Problem to solve :: Gather each line of the material that contains the string "instrumentName" and copy those lines out in the order they appear.

Material provided ::

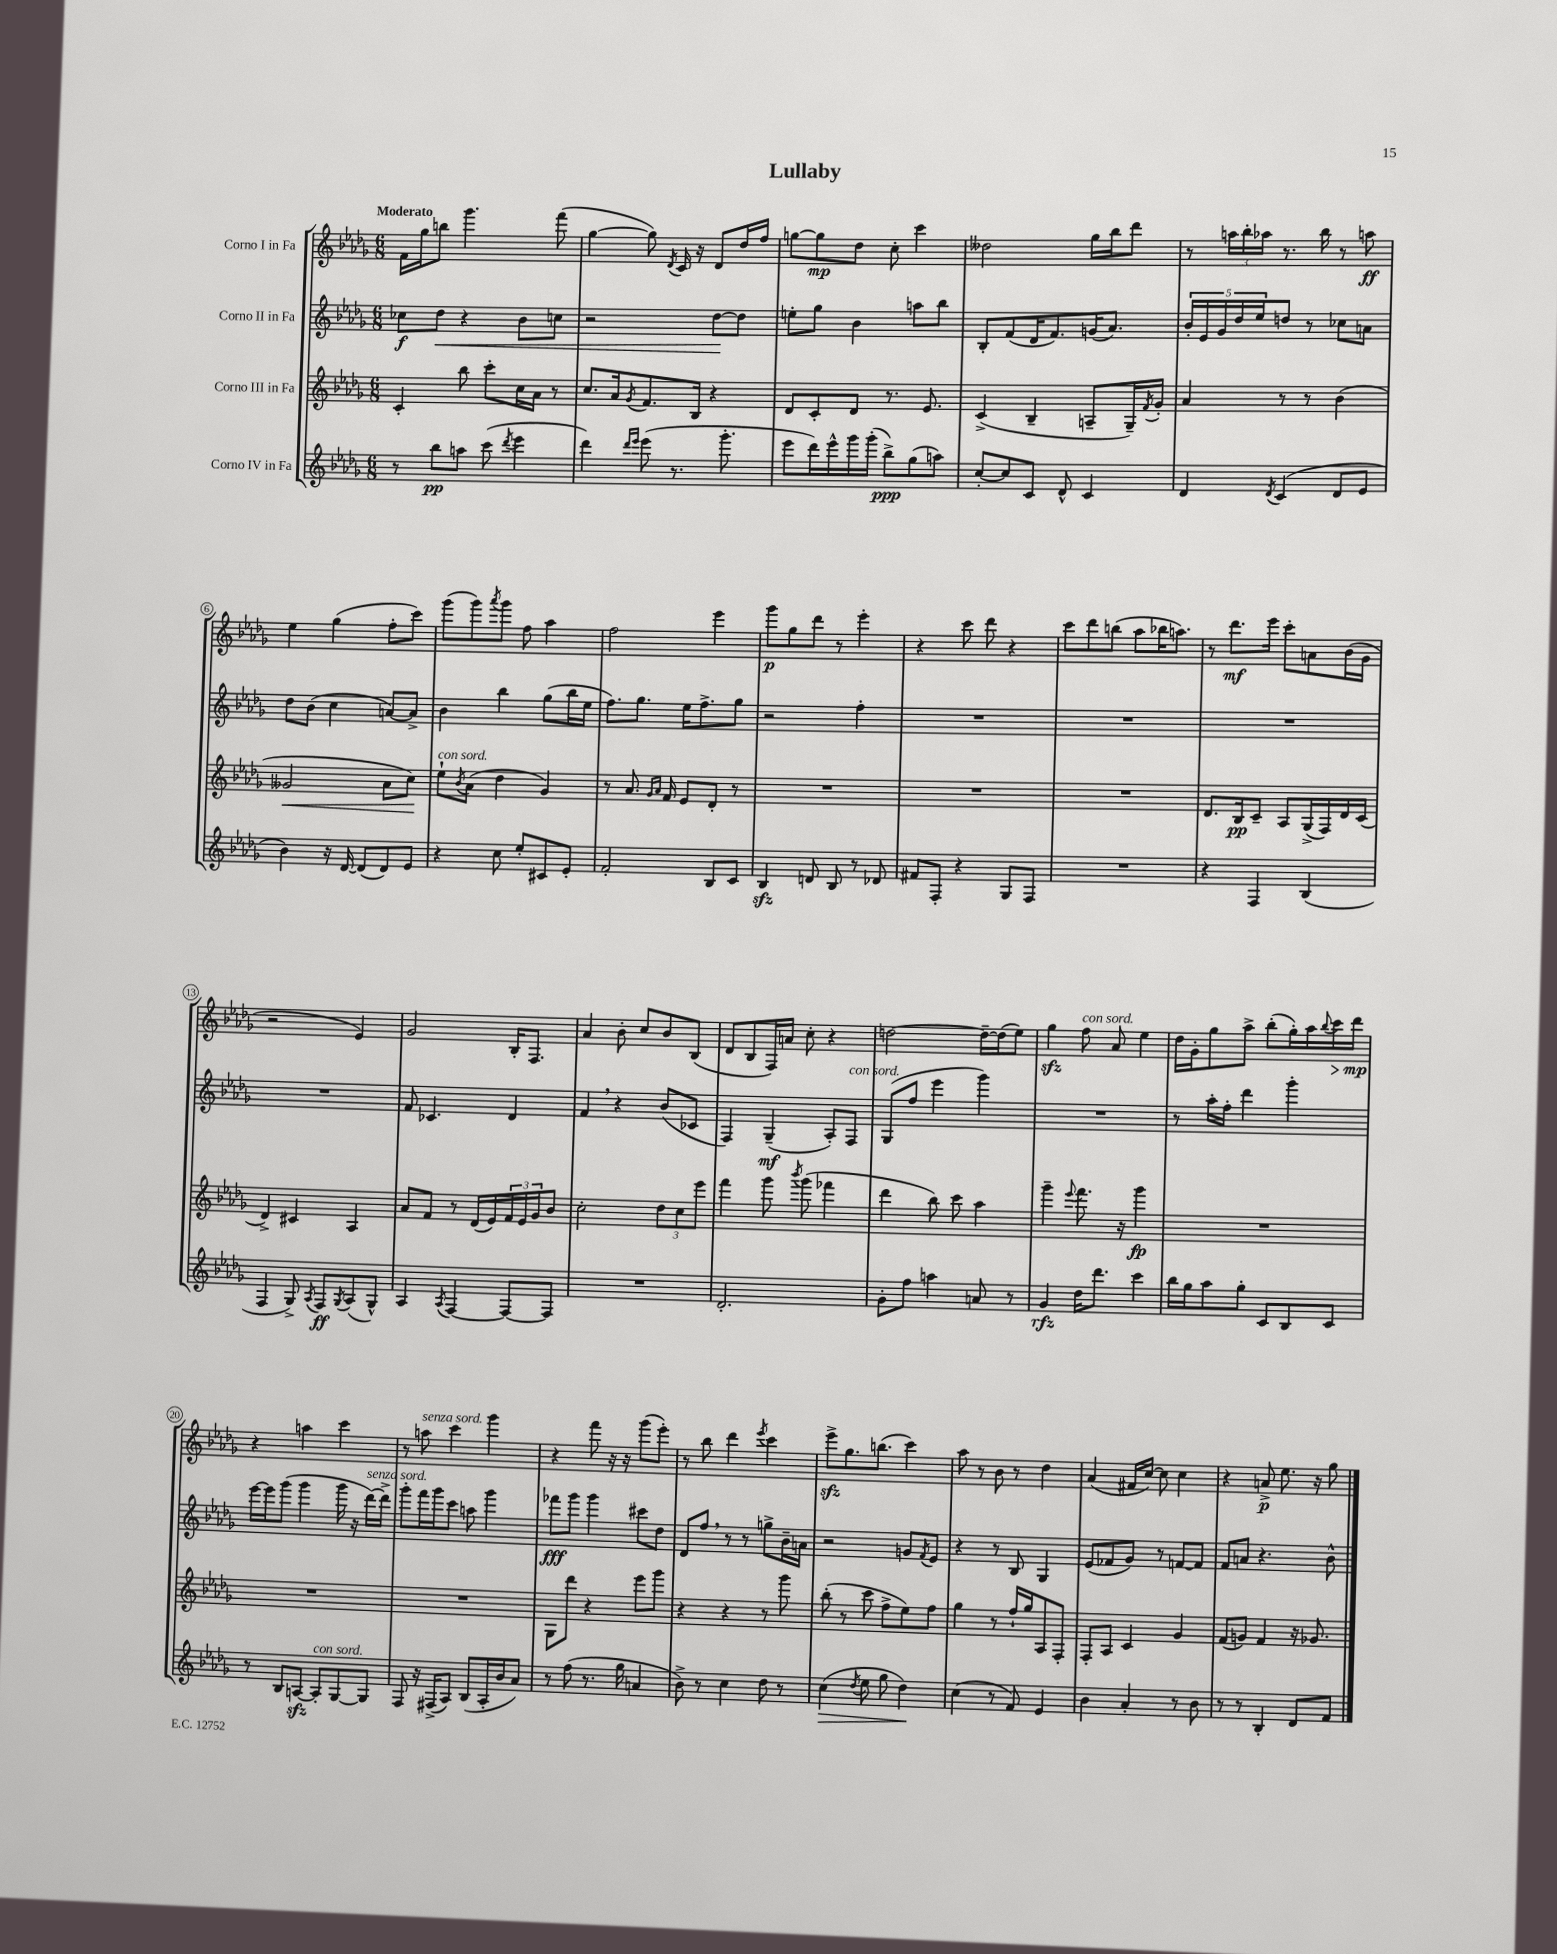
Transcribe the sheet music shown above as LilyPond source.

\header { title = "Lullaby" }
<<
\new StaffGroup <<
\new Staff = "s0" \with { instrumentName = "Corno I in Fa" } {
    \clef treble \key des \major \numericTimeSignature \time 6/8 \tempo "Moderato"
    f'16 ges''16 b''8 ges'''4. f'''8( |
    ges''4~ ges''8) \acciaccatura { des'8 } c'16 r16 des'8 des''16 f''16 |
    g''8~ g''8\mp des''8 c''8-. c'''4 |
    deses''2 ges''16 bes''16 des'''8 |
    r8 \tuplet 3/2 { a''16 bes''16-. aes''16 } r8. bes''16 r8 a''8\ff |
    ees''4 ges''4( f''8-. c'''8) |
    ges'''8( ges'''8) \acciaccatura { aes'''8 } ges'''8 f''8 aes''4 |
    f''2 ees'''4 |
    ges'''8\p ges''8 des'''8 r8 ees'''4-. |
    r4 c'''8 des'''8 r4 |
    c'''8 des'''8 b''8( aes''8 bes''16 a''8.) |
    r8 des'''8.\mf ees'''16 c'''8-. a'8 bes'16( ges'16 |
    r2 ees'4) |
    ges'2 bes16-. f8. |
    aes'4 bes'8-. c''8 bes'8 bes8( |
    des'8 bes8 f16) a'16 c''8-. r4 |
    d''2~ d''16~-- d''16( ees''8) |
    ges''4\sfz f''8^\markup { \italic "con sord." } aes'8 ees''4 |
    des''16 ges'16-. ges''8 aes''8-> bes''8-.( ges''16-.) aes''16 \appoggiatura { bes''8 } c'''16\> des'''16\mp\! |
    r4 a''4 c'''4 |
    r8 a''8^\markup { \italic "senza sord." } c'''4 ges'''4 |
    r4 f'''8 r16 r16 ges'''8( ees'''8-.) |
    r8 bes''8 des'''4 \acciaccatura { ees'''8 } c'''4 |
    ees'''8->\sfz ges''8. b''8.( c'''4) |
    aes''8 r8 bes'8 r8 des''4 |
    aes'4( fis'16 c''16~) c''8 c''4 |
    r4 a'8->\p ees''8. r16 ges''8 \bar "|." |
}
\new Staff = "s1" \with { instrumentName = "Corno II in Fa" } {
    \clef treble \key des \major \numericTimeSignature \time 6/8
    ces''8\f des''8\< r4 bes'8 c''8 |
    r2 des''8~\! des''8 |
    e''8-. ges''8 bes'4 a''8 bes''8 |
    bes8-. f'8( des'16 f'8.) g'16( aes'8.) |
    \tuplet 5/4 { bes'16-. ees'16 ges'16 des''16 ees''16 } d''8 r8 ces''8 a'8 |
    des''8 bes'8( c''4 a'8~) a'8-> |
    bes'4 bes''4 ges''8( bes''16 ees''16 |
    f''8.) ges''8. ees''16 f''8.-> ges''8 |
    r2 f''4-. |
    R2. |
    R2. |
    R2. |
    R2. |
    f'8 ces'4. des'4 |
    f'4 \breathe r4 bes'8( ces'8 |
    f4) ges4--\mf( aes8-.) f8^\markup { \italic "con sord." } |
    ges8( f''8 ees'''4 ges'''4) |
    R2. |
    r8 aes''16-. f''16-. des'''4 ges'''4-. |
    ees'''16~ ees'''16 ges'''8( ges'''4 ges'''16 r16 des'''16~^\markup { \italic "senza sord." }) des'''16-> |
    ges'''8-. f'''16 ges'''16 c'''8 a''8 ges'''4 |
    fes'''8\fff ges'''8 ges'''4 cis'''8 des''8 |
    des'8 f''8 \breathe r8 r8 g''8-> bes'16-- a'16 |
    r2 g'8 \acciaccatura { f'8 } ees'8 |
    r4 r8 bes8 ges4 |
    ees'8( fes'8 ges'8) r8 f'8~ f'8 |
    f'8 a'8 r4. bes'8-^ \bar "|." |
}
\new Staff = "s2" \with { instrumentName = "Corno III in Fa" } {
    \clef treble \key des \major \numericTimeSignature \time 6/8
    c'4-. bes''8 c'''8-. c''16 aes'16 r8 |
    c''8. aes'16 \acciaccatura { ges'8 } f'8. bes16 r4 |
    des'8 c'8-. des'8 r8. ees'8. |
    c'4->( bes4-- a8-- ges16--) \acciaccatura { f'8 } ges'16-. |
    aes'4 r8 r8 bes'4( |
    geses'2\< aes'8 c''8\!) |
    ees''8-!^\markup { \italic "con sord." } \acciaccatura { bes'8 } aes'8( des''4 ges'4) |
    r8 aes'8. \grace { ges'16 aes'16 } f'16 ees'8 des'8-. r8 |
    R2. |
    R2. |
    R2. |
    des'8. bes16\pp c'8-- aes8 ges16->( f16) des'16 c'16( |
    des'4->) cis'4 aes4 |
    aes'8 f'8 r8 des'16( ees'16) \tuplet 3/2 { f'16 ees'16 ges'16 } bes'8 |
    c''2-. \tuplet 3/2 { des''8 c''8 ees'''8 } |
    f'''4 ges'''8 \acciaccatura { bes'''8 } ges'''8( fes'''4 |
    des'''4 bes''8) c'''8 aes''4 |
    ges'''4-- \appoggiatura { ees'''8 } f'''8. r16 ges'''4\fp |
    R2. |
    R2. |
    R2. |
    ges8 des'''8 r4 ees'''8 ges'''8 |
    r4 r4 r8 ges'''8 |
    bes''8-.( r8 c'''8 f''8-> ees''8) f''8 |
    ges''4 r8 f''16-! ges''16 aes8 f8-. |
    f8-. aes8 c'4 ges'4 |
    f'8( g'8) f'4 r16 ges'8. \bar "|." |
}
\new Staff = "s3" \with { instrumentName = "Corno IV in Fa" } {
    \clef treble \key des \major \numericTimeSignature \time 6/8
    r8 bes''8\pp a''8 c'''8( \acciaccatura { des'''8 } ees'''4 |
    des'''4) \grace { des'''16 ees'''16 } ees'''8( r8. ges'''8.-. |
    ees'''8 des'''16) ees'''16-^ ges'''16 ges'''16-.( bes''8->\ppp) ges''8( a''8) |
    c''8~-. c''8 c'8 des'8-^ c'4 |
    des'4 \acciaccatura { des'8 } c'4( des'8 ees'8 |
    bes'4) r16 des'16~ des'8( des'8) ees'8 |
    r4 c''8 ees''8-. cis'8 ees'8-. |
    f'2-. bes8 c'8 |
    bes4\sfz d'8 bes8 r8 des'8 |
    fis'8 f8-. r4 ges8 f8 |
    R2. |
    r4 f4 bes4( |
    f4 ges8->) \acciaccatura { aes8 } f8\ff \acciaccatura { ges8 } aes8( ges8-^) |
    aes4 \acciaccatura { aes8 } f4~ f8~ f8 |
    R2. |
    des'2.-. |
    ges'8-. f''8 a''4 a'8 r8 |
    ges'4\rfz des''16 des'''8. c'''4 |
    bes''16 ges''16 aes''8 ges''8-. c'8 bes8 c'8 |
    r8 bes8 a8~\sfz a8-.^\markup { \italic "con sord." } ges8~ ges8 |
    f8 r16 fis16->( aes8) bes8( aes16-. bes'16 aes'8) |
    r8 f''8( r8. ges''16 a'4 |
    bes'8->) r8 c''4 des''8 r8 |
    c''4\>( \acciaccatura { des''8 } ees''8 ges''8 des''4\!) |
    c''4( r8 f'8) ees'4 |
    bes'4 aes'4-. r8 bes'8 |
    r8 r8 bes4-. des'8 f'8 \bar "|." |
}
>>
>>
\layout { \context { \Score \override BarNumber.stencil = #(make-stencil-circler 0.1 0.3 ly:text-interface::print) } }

Task output ::
\new Staff = "s0" \with { instrumentName = "Corno I in Fa" } {
\new Staff = "s1" \with { instrumentName = "Corno II in Fa" } {
\new Staff = "s2" \with { instrumentName = "Corno III in Fa" } {
\new Staff = "s3" \with { instrumentName = "Corno IV in Fa" } {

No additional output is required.